**EXERCISE REQUIREMENTS**
Beginning at whichever line contains "(221, 341) = (281, 382): none", reproduce each line of the records below word for word, ending with the last, and add nothing.

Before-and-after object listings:
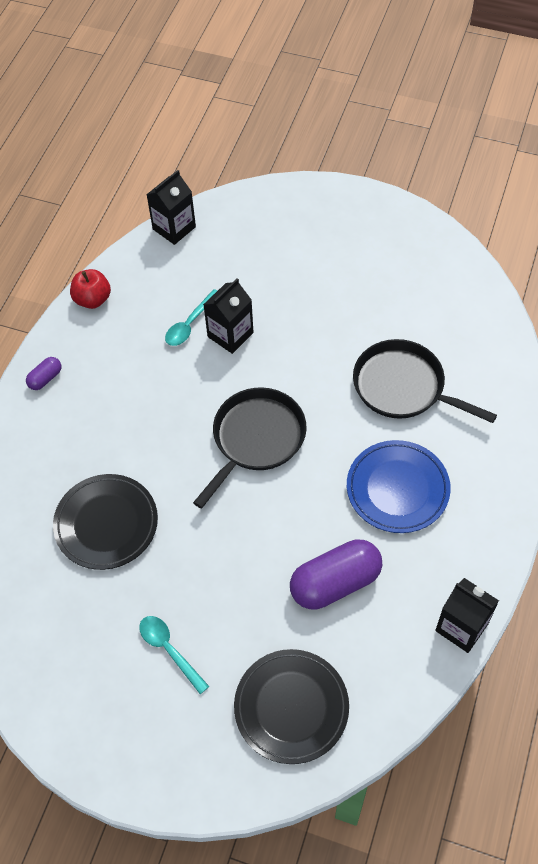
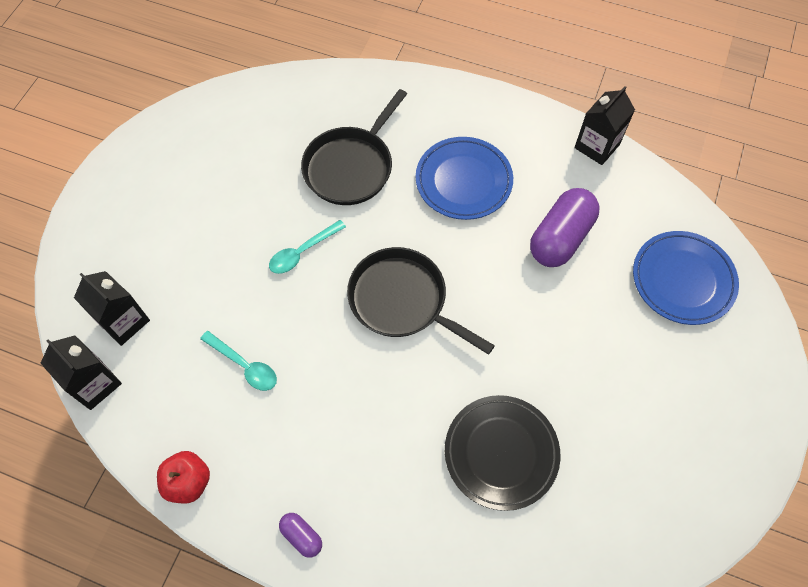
camera: 90 degrees left, 5 degrees up
(169, 649) = (638, 386): turquoise spoon -> turquoise spoon (302, 252)
(230, 335) = (266, 322): black carton -> black carton (124, 321)
(291, 707) = (682, 280): black plate -> blue plate
(335, 583) = (560, 238): purple capsule -> purple capsule turned 60 degrees clockwise

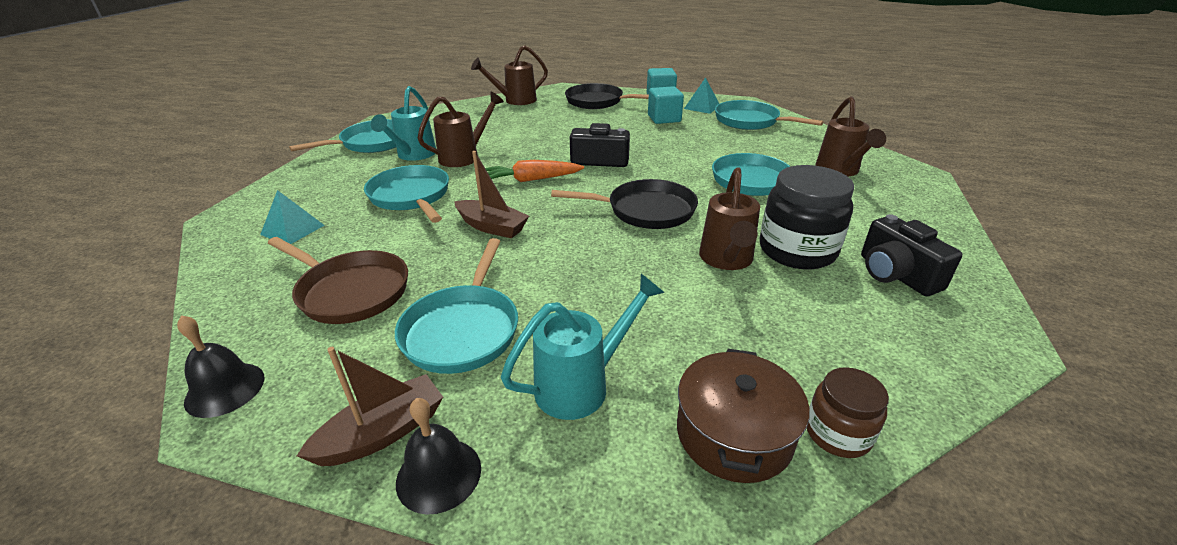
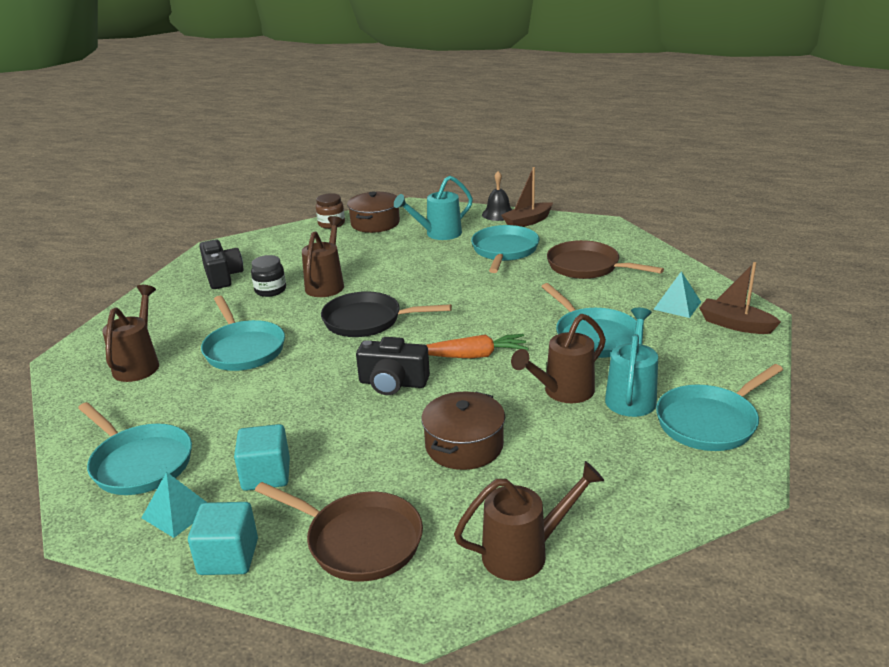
camera: 175 degrees left, 5 degrees down
(225, 389) = (616, 231): black bell -> none
(492, 227) = (503, 307): brown boat -> brown boat (735, 325)
(543, 131) = (464, 445): none -> brown pot
(598, 102) = (358, 540): black pan -> brown pan
(797, 250) = (270, 290): black jar -> black jar, size x0.56

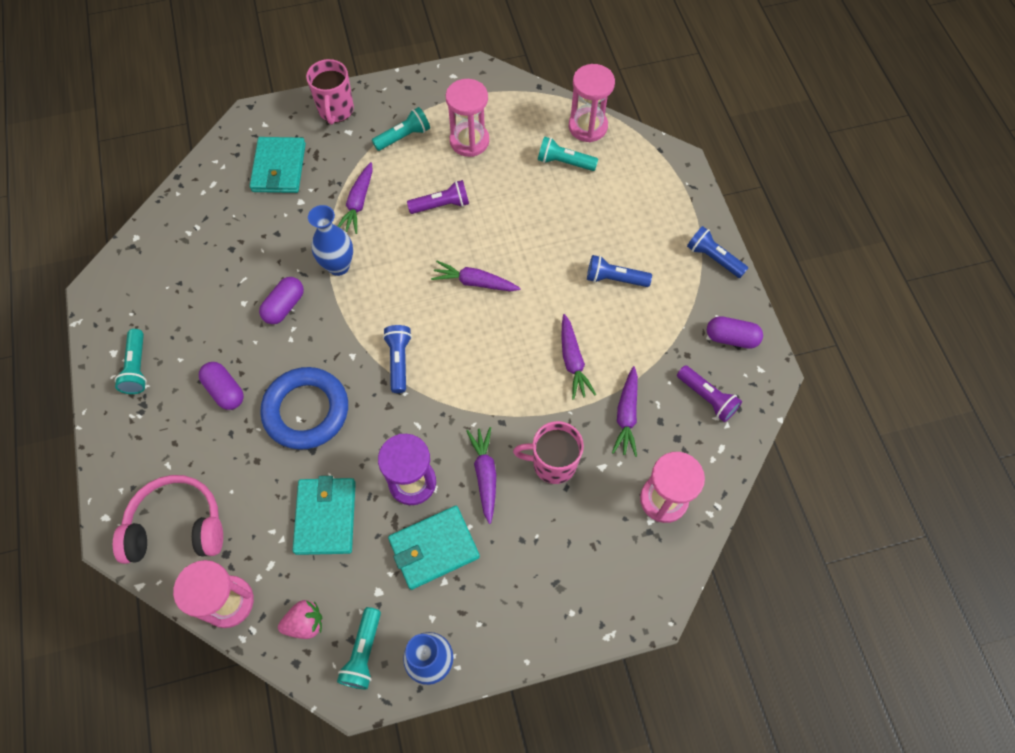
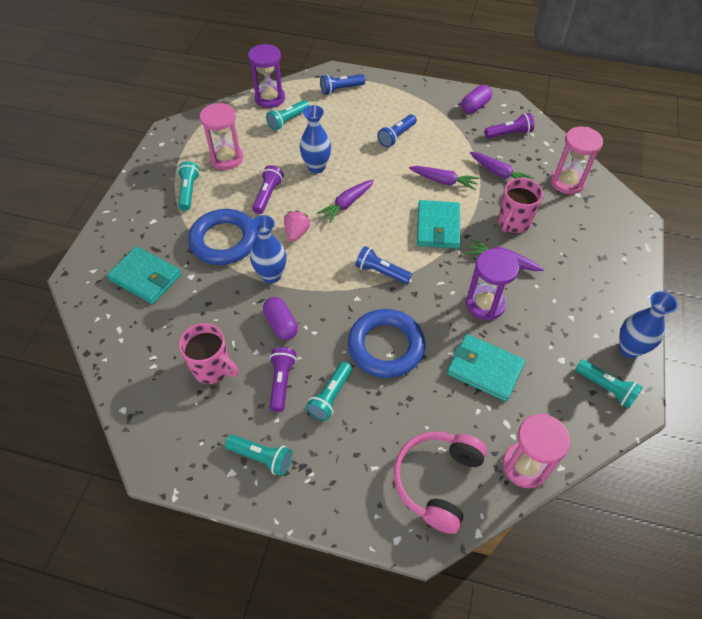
camera: 60 degrees left, 10 degrees down
(221, 341) = (281, 382): none -> purple flashlight
(225, 390) = (330, 396): purple capsule -> turquoise flashlight
(305, 623) = (566, 417): pink strawberry -> pink strawberry (297, 233)
(336, 110) = (125, 220): pink mug -> pink mug (213, 368)
(358, 203) = (224, 241): purple carrot -> blue ring
(434, 548) = (543, 312): turquoise wallet -> turquoise wallet (438, 227)
(511, 226) = (316, 167): none -> blue vase
(587, 126) = (270, 98): pink hourglass -> purple hourglass
(713, 258) = (414, 89): blue flashlight -> blue flashlight (341, 89)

**EXPECTED OUTPUT**
(221, 341) = (281, 382): none -> purple flashlight
(225, 390) = (330, 396): purple capsule -> turquoise flashlight
(305, 623) = (566, 417): pink strawberry -> pink strawberry (297, 233)
(336, 110) = (125, 220): pink mug -> pink mug (213, 368)
(358, 203) = (224, 241): purple carrot -> blue ring
(434, 548) = (543, 312): turquoise wallet -> turquoise wallet (438, 227)
(511, 226) = (316, 167): none -> blue vase
(587, 126) = (270, 98): pink hourglass -> purple hourglass
(713, 258) = (414, 89): blue flashlight -> blue flashlight (341, 89)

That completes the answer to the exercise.